#### [EXERCISE INPUT]

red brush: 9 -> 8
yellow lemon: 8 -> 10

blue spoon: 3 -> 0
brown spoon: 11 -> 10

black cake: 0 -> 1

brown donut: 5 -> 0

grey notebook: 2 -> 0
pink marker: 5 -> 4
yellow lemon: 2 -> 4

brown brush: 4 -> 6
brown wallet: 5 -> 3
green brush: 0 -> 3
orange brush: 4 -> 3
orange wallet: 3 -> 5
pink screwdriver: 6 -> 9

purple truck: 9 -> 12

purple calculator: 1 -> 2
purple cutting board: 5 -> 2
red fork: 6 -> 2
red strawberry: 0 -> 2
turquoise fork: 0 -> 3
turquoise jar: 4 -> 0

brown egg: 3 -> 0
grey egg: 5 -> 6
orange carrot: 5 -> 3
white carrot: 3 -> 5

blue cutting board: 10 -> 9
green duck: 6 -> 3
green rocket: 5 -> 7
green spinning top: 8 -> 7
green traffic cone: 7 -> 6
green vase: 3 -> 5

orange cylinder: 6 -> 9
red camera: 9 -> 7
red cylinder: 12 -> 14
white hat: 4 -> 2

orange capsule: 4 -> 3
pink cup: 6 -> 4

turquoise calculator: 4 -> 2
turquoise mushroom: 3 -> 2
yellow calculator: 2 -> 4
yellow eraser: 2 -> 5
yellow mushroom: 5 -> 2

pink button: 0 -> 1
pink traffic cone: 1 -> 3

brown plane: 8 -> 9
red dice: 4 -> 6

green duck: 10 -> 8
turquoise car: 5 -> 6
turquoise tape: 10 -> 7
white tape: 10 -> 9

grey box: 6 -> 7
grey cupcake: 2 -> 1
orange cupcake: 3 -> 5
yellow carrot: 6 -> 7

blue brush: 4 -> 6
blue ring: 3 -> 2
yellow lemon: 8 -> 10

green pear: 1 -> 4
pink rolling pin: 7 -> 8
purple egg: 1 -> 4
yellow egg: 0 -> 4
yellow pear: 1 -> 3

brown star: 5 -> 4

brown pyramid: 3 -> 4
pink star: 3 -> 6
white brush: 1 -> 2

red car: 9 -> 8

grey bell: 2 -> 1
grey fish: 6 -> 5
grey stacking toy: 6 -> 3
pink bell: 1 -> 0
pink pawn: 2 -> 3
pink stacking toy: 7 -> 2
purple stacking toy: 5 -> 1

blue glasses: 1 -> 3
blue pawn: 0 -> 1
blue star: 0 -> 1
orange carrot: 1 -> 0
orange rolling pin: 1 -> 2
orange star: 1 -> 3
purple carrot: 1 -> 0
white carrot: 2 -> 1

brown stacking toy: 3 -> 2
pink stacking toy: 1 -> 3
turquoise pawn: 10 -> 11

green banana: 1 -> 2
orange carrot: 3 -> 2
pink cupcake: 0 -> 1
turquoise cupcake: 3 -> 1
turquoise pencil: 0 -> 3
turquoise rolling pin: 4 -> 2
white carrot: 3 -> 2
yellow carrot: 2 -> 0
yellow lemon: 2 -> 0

#### [ASSIGNED TASK]
Copy each line of the entries in which the string "rolling" is found.

#### [ANSWER SPACE]
pink rolling pin: 7 -> 8
orange rolling pin: 1 -> 2
turquoise rolling pin: 4 -> 2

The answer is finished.